> What is needed
Please repeat the entries below exactly as written, leaving out any images.

☆ ☆ ☆

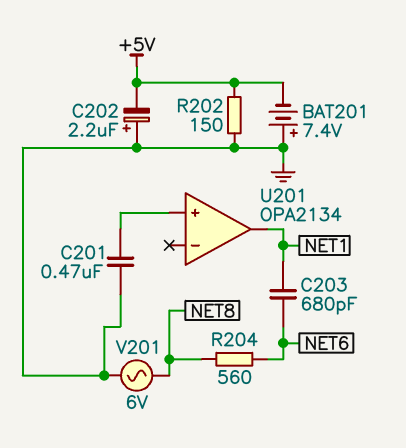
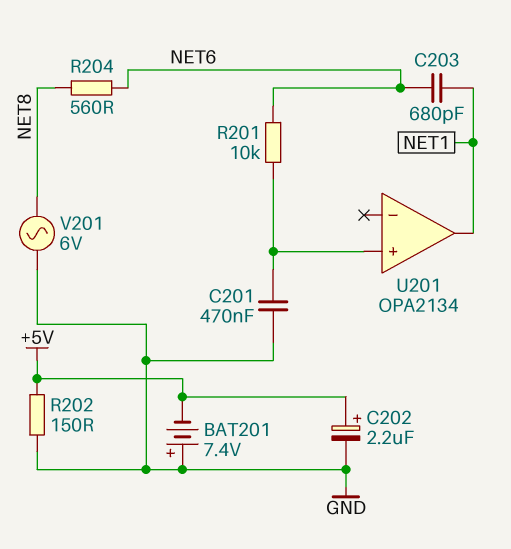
C202: 2.2uF (plus GND, minus +5V) -> 2.2uF (plus +5V, minus GND)
R201: none -> 10k (NET6, U201/in+)

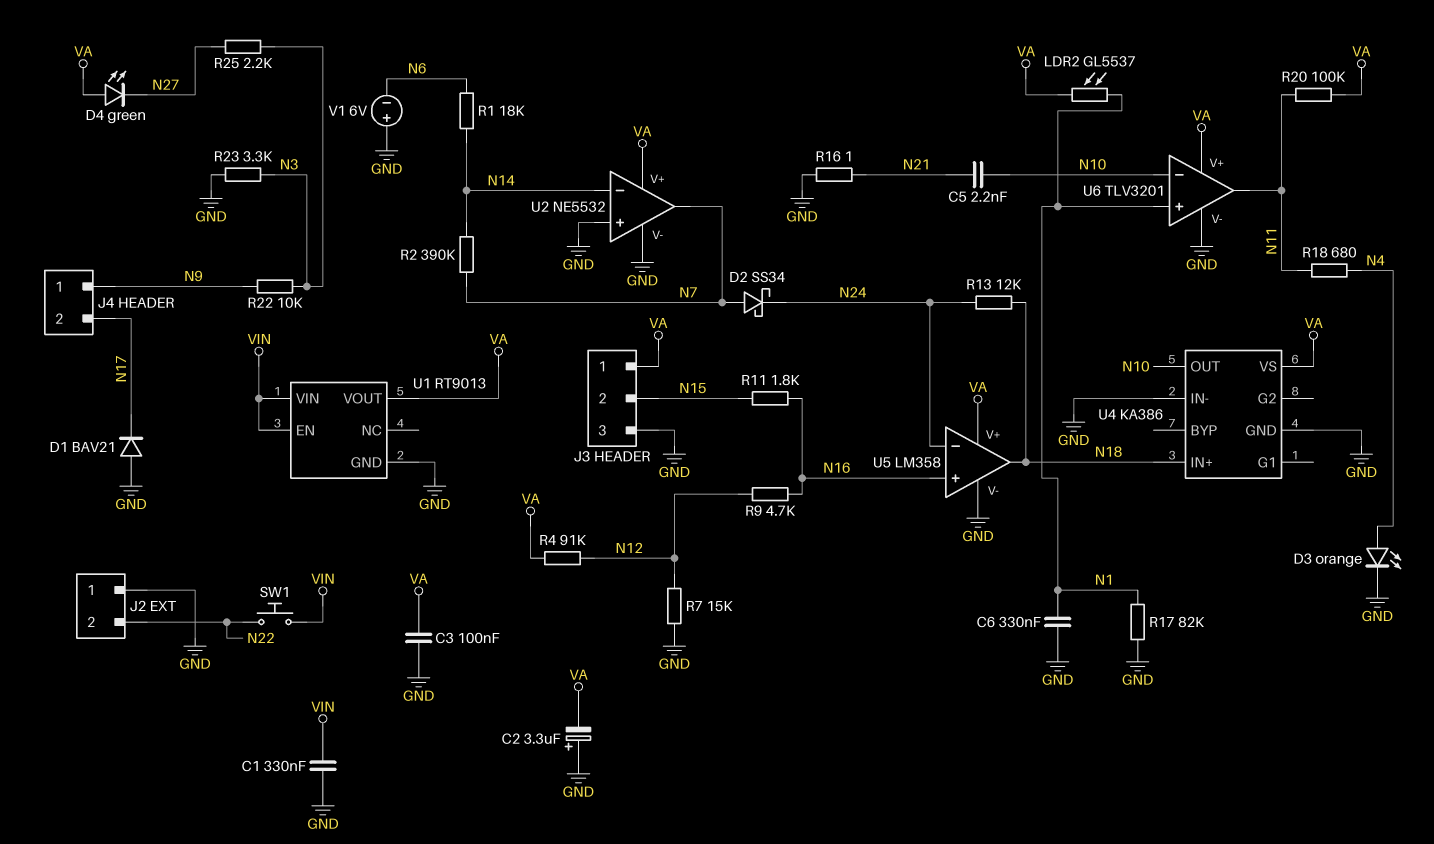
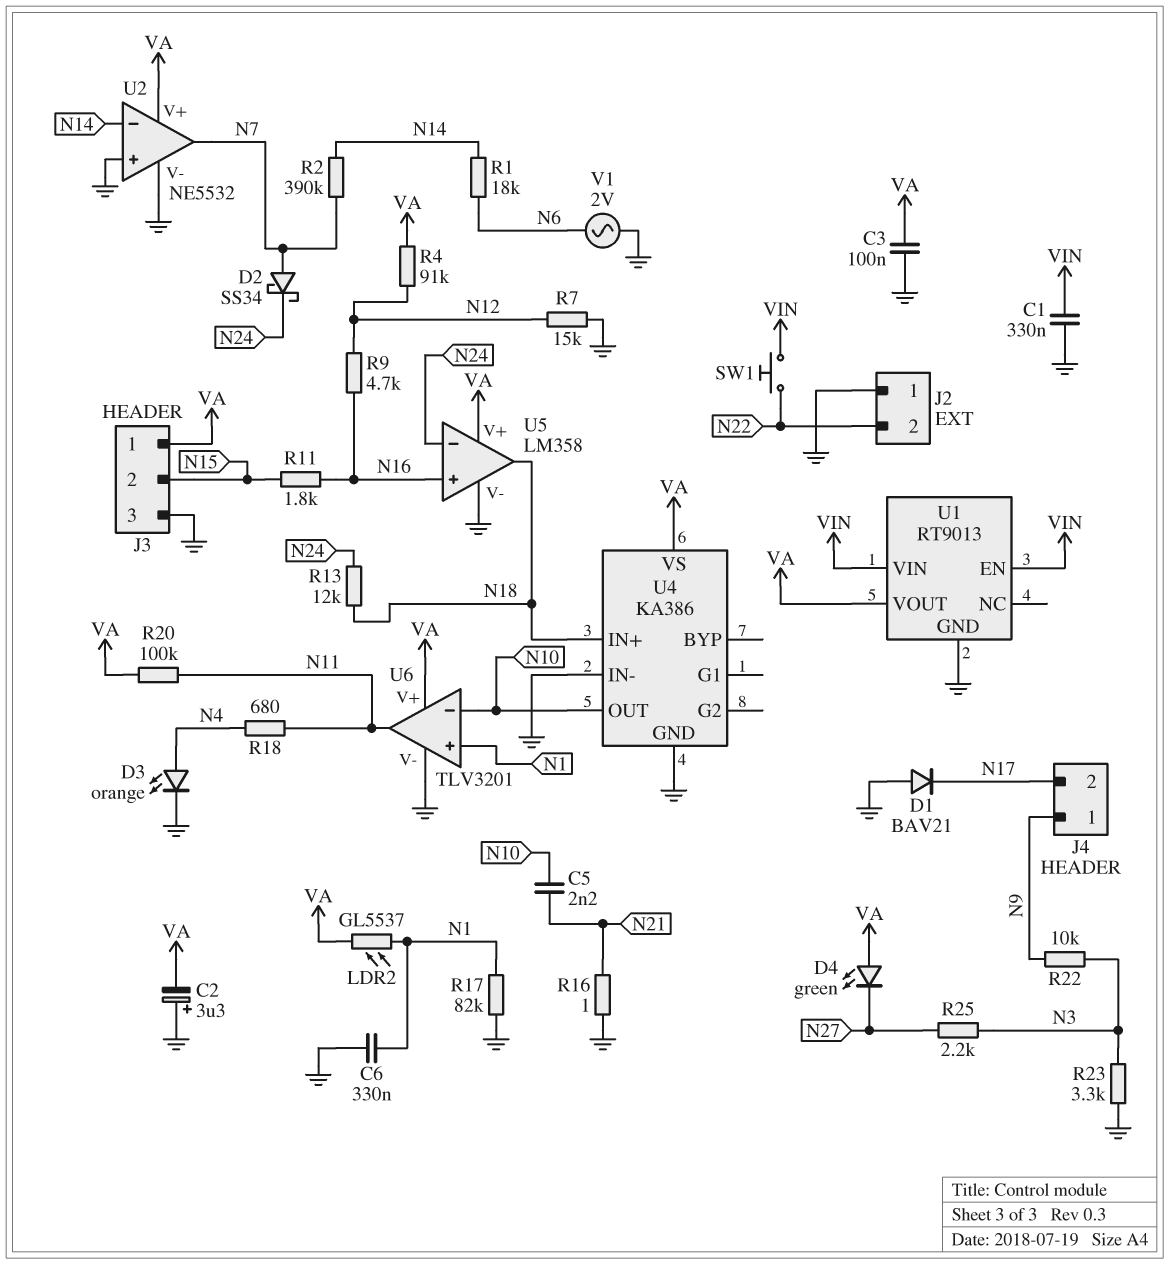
V1: 6V (plus GND, minus N6) -> AC 2V (GND, N6)

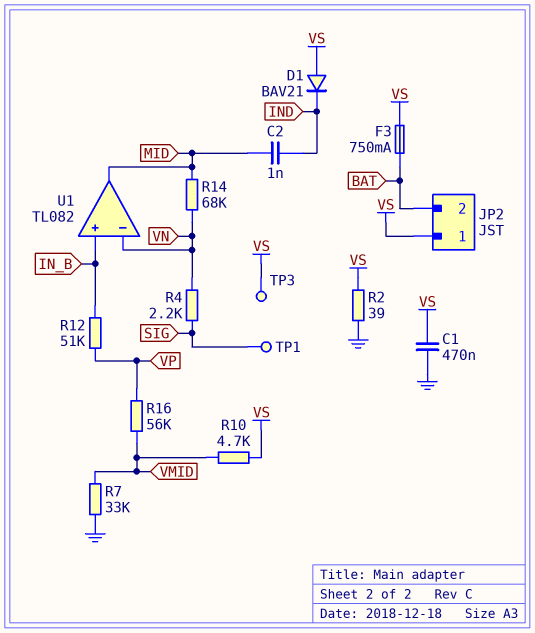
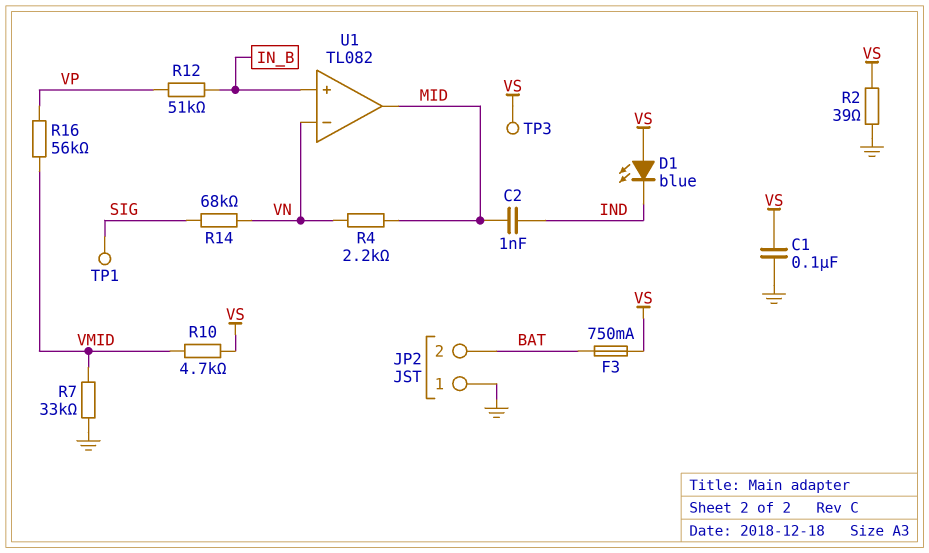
C1: 470nF (GND, VS) -> 100nF (GND, VS)
D1: diode BAV21 (A VS, K IND) -> LED blue (A VS, K IND)
JP2 pin 1: VS -> GND
R4: 2.2k (SIG, VN) -> 2.2k (MID, VN)
R14: 68k (MID, VN) -> 68k (SIG, VN)

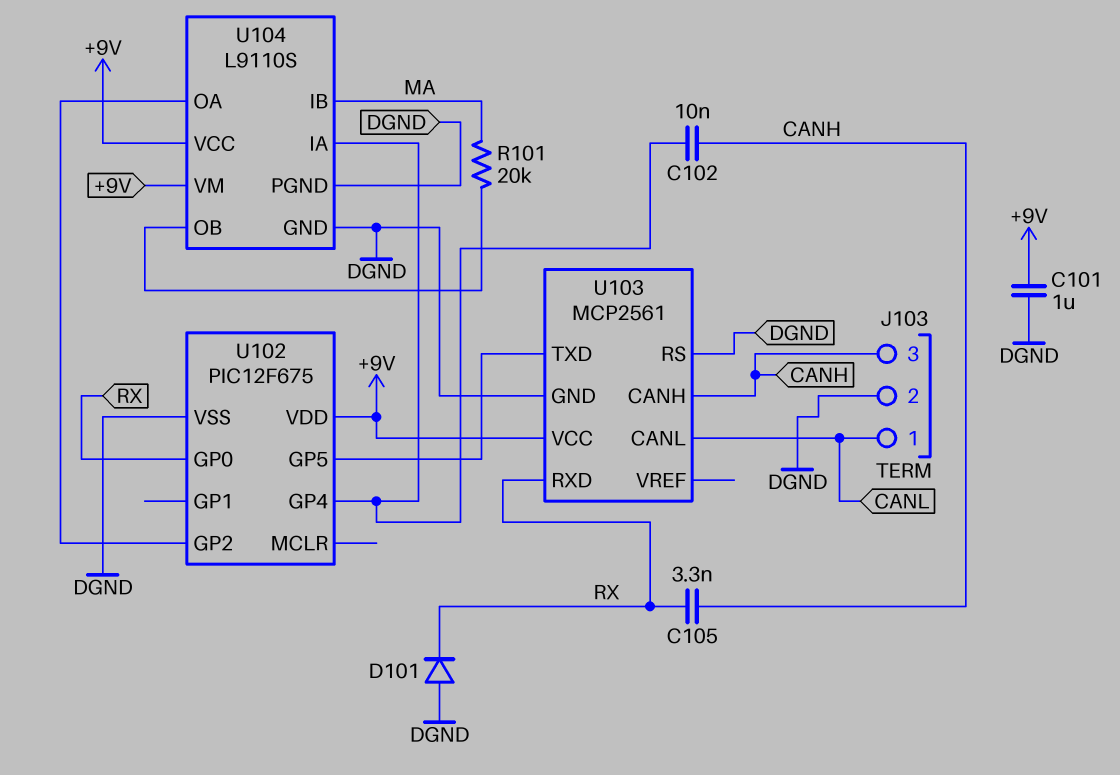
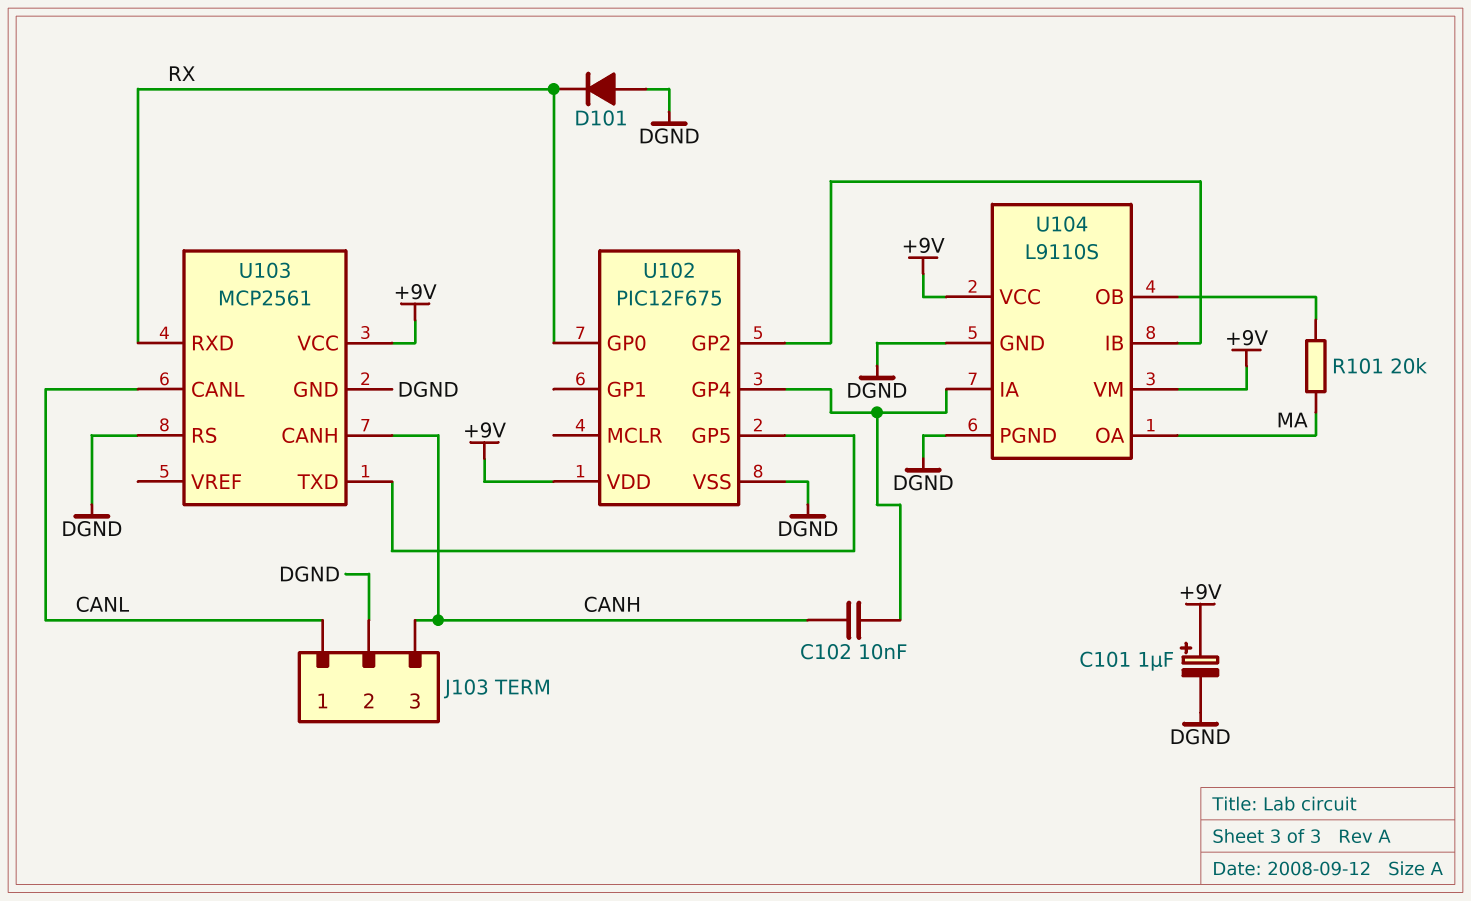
C101: 1uF (+9V, DGND) -> 1uF (plus +9V, minus DGND)
C105: 3.3nF (CANH, RX) -> none
U104 pin IB: MA -> U102/GP2
U104 pin OA: U102/GP2 -> MA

☆ ☆ ☆

> Reply
C202: 2.2uF (plus GND, minus +5V) -> 2.2uF (plus +5V, minus GND)
R201: none -> 10k (NET6, U201/in+)

V1: 6V (plus GND, minus N6) -> AC 2V (GND, N6)

C1: 470nF (GND, VS) -> 100nF (GND, VS)
D1: diode BAV21 (A VS, K IND) -> LED blue (A VS, K IND)
JP2 pin 1: VS -> GND
R4: 2.2k (SIG, VN) -> 2.2k (MID, VN)
R14: 68k (MID, VN) -> 68k (SIG, VN)

C101: 1uF (+9V, DGND) -> 1uF (plus +9V, minus DGND)
C105: 3.3nF (CANH, RX) -> none
U104 pin IB: MA -> U102/GP2
U104 pin OA: U102/GP2 -> MA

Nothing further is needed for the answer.